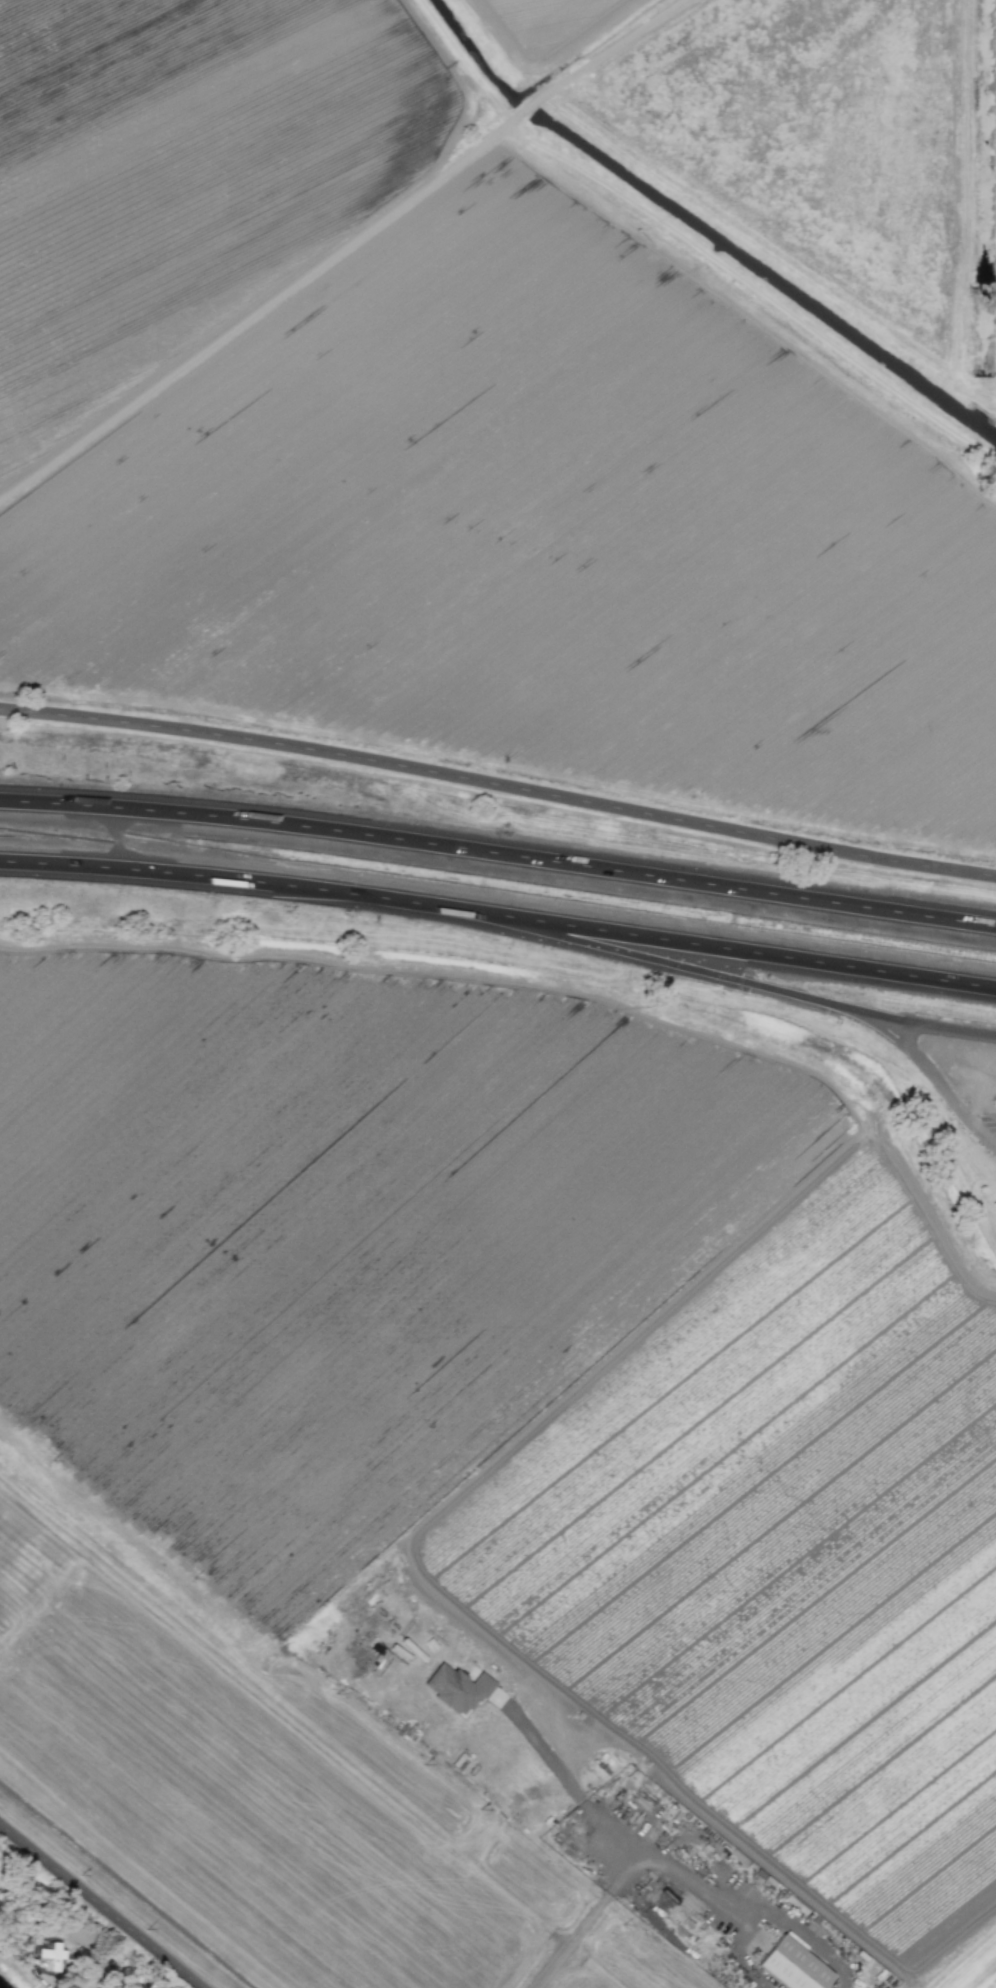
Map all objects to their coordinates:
road: (351, 251)
road: (499, 784)
road: (499, 853)
road: (231, 877)
road: (728, 949)
road: (662, 961)
road: (930, 1027)
road: (934, 1076)
building: (455, 1688)
road: (634, 1848)
road: (693, 1879)
road: (104, 1904)
road: (807, 1935)
road: (740, 1952)
building: (791, 1966)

• TASK TO COMPLETE: Write out the data above exactly as it appears, but without any image.

• ANSWER TO THE PROBLEM:
Map all objects to their coordinates:
road: (351, 251)
road: (499, 784)
road: (499, 853)
road: (231, 877)
road: (728, 949)
road: (662, 961)
road: (930, 1027)
road: (934, 1076)
building: (455, 1688)
road: (634, 1848)
road: (693, 1879)
road: (104, 1904)
road: (807, 1935)
road: (740, 1952)
building: (791, 1966)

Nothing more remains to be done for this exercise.